▶ [EXERCISE AIM]:
Whatever appears in the records apart from pictures must be reproduced exactly.

____________________

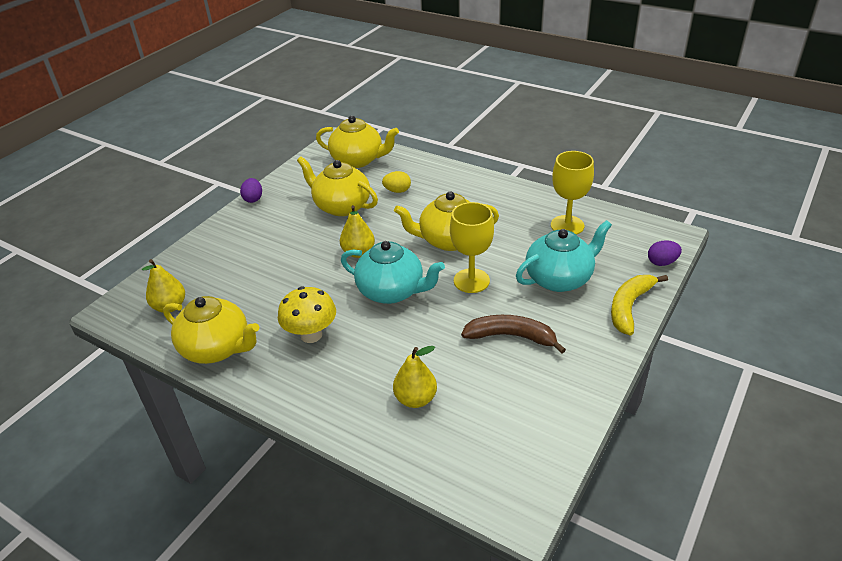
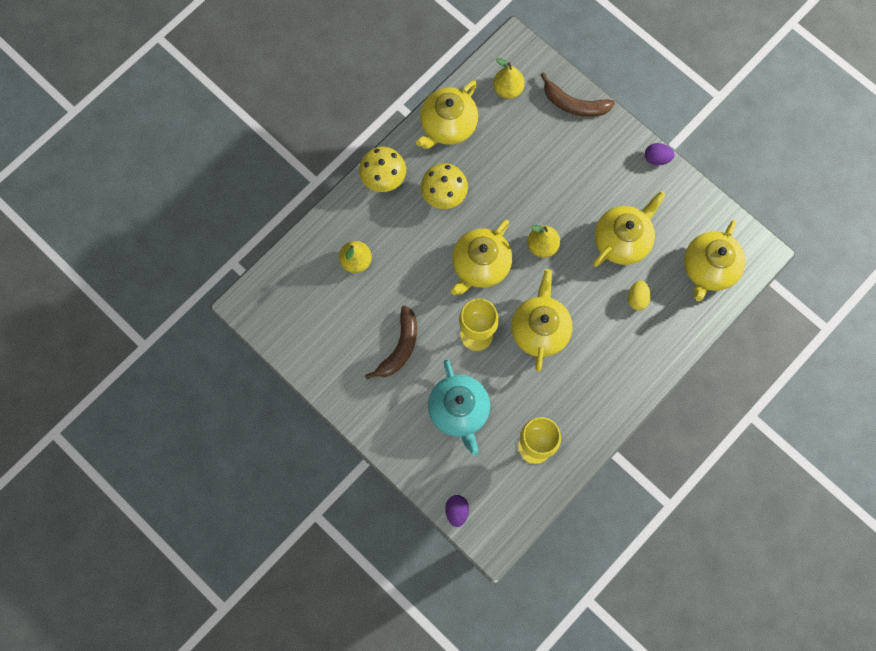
camera: 100 degrees right, 35 degrees up
(192, 256) = (574, 104): none -> brown banana
(295, 395) = (383, 179): none -> yellow mushroom
(392, 291) = (480, 265): turquoise teapot -> yellow teapot
(629, 307) = (407, 455): yellow banana -> none

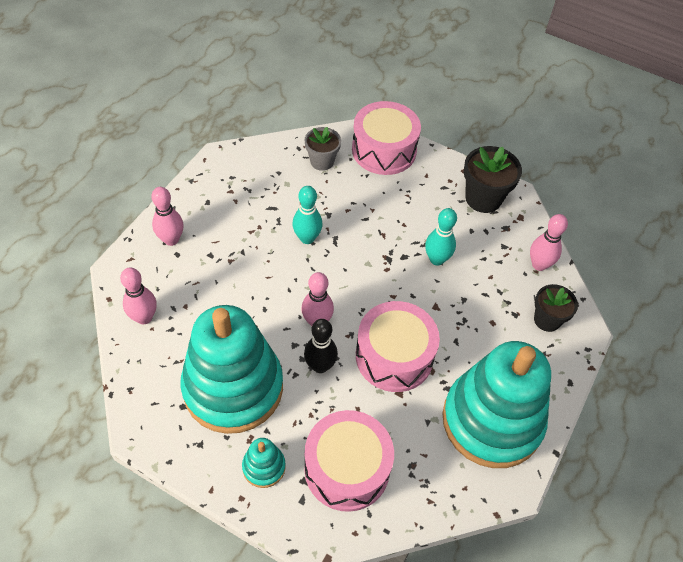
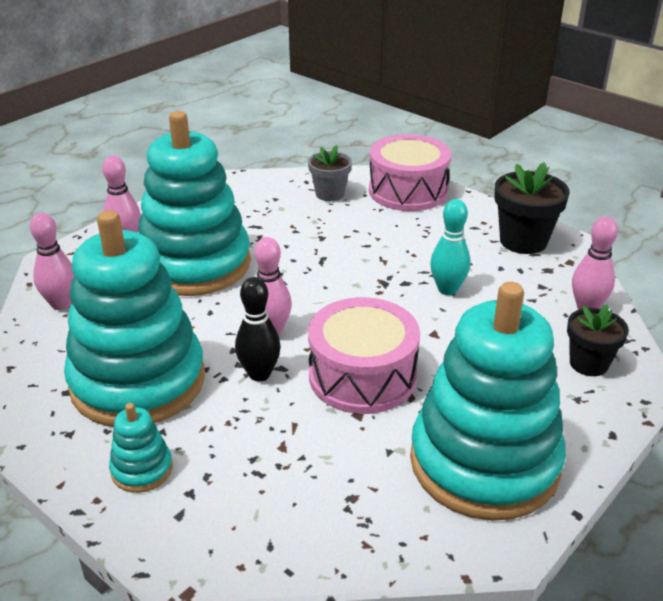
camera: 15 degrees right, 20 degrees down
(236, 259) = (195, 264): none -> turquoise stacking toy
(307, 238) = (288, 255): turquoise bowling pin -> none
(347, 468) = (256, 488): pink drum -> none

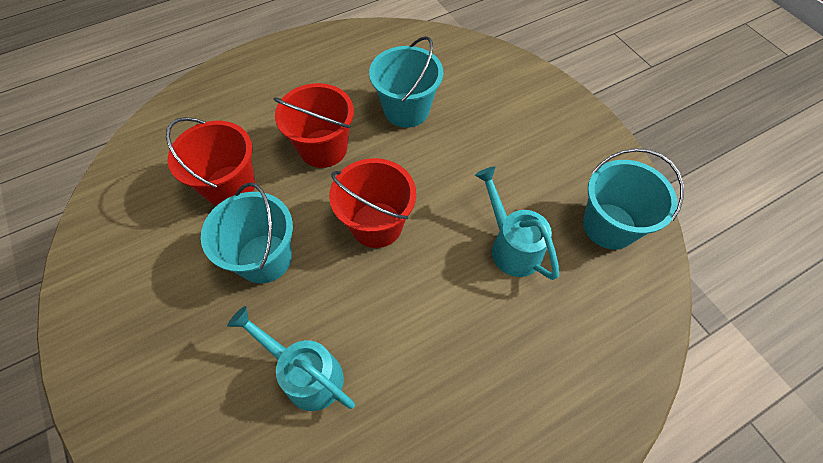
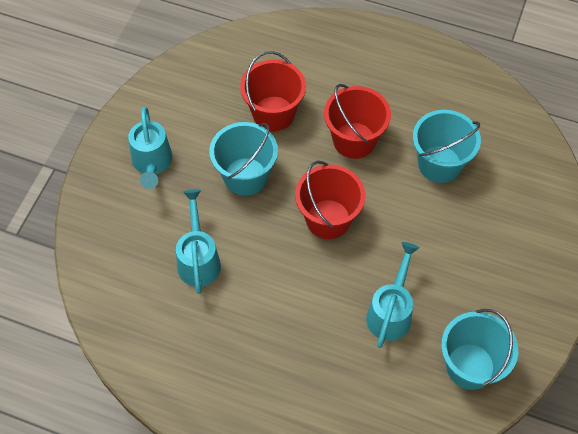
camera: 50 degrees right, 0 degrees up
(155, 334) = (152, 163): none -> turquoise watering can

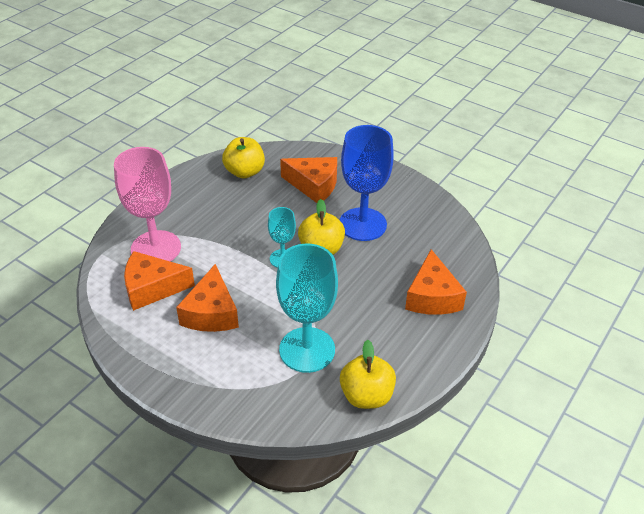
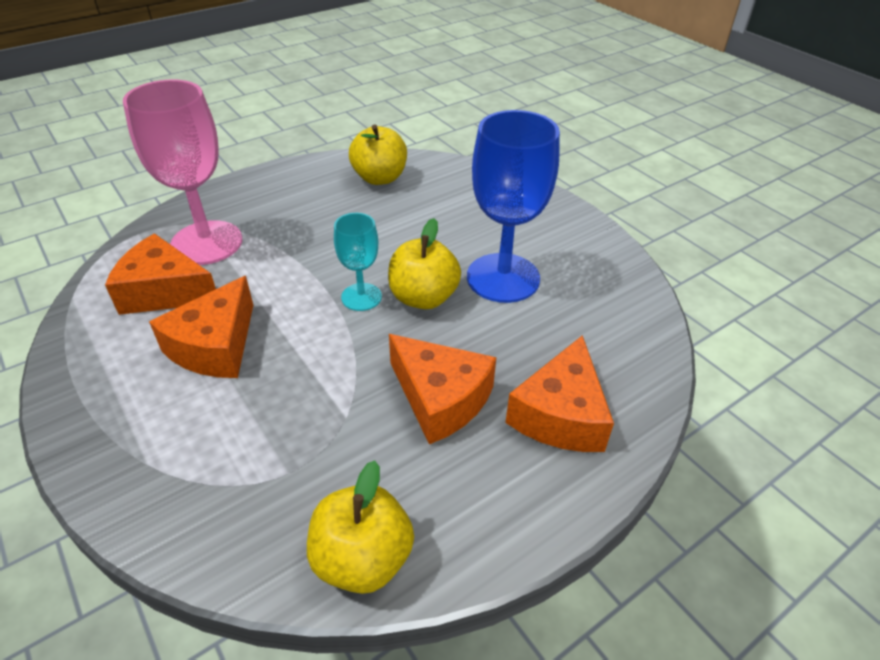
camera: 20 degrees right, 0 degrees up
(307, 350) = (314, 444): turquoise goblet -> none
(314, 185) = (461, 212): orange cheese -> orange cheese (440, 399)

____________________

▶ [RESPONSE]:
camera: 100 degrees right, 35 degrees up
(192, 256) = (574, 104): none -> brown banana
(295, 395) = (383, 179): none -> yellow mushroom
(392, 291) = (480, 265): turquoise teapot -> yellow teapot
(629, 307) = (407, 455): yellow banana -> none

camera: 15 degrees right, 20 degrees down
(236, 259) = (195, 264): none -> turquoise stacking toy
(307, 238) = (288, 255): turquoise bowling pin -> none
(347, 468) = (256, 488): pink drum -> none

camera: 50 degrees right, 0 degrees up
(155, 334) = (152, 163): none -> turquoise watering can

camera: 20 degrees right, 0 degrees up
(307, 350) = (314, 444): turquoise goblet -> none
(314, 185) = (461, 212): orange cheese -> orange cheese (440, 399)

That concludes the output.